SUPPLIED RECORDS |
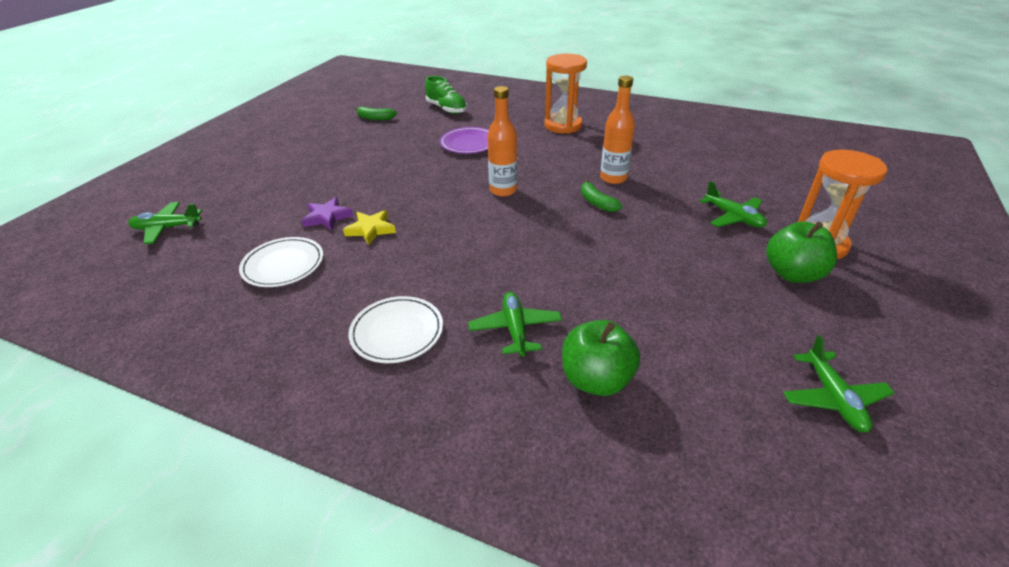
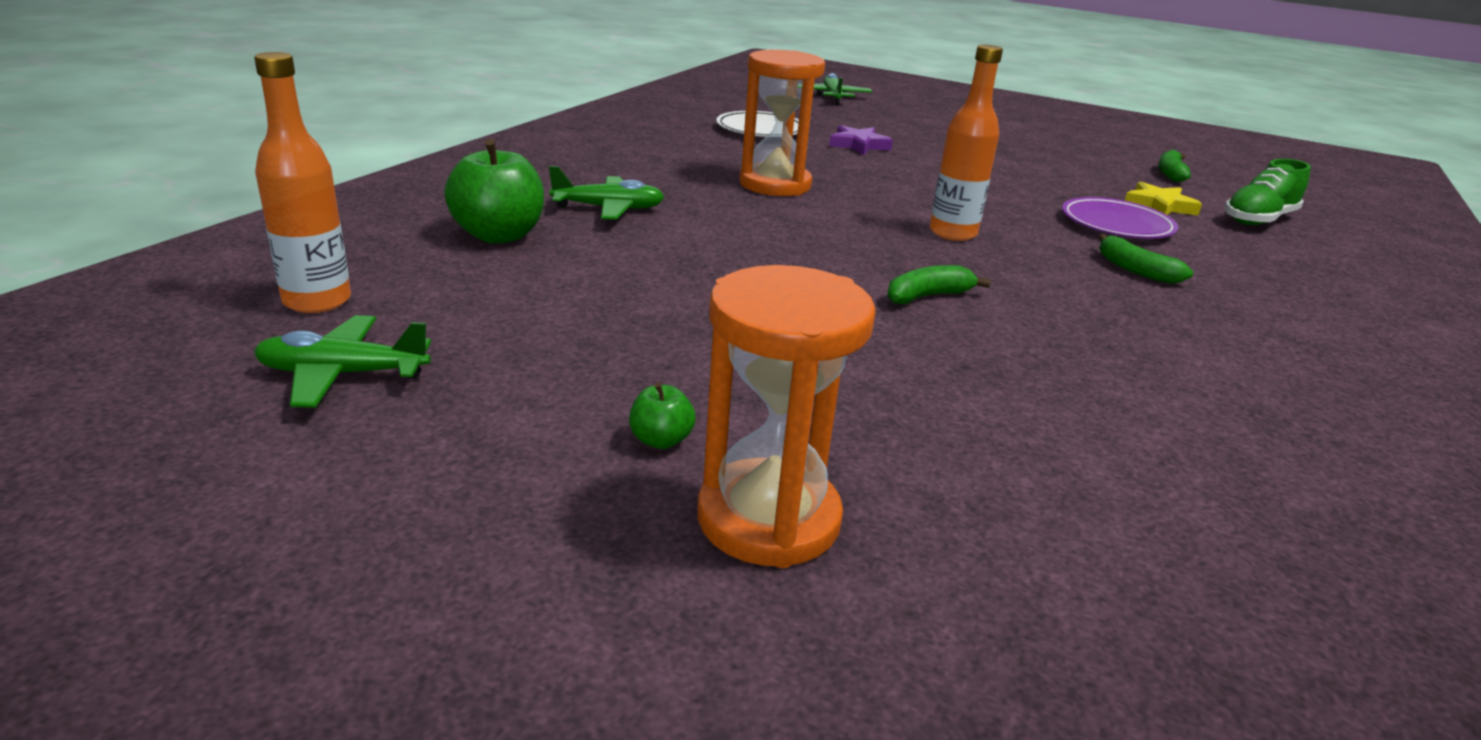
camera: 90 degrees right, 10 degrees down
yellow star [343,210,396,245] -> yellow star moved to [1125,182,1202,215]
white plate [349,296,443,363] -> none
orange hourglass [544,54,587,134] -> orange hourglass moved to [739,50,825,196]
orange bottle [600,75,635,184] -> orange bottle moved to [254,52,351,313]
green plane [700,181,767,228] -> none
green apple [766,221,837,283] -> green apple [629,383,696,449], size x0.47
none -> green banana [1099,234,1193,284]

---

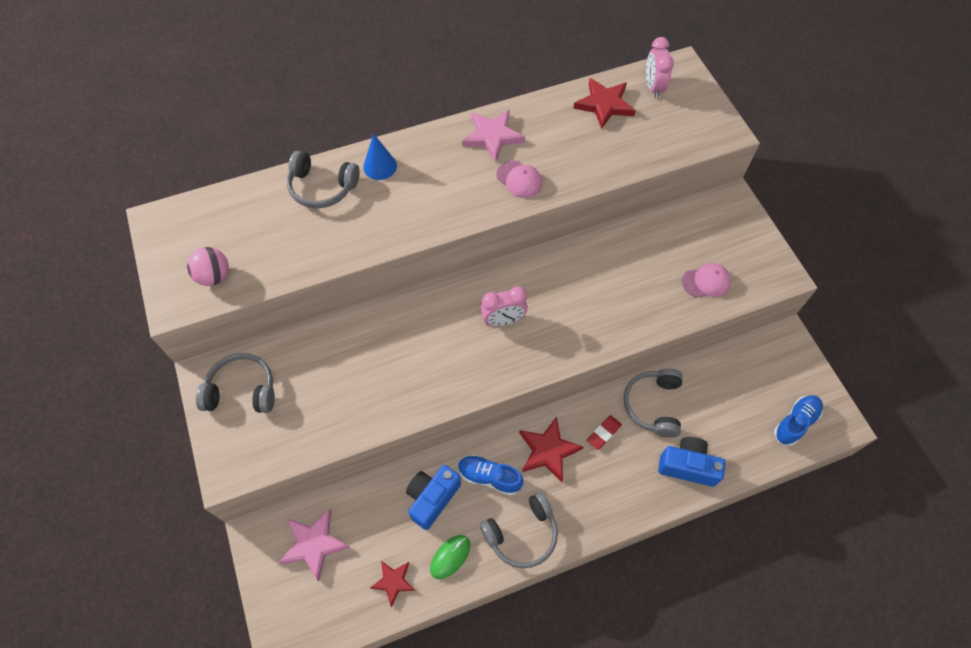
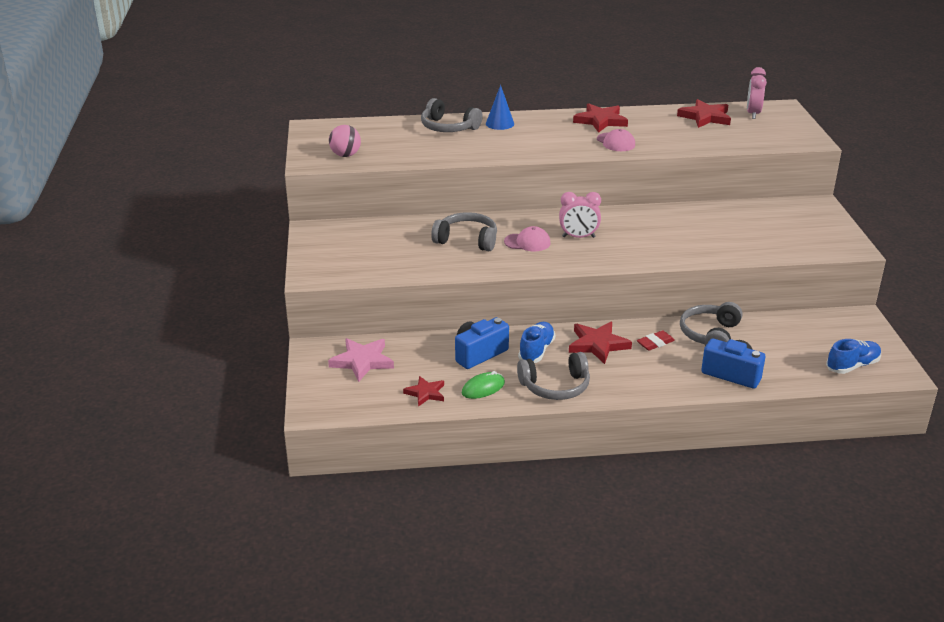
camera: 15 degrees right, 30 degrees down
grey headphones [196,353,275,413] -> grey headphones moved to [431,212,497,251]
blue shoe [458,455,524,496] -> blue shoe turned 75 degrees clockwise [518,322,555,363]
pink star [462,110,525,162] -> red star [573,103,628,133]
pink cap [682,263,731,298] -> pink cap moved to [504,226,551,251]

ABOUT THIS TASK | Within the listing above, give again exactly every line from the line with "camera: 90 degrees right, 10 degrees down" through the line with "orange hourglass [544,54,587,134]", both included, and no other line.

OUTPUT BELOW |
camera: 90 degrees right, 10 degrees down
yellow star [343,210,396,245] -> yellow star moved to [1125,182,1202,215]
white plate [349,296,443,363] -> none
orange hourglass [544,54,587,134] -> orange hourglass moved to [739,50,825,196]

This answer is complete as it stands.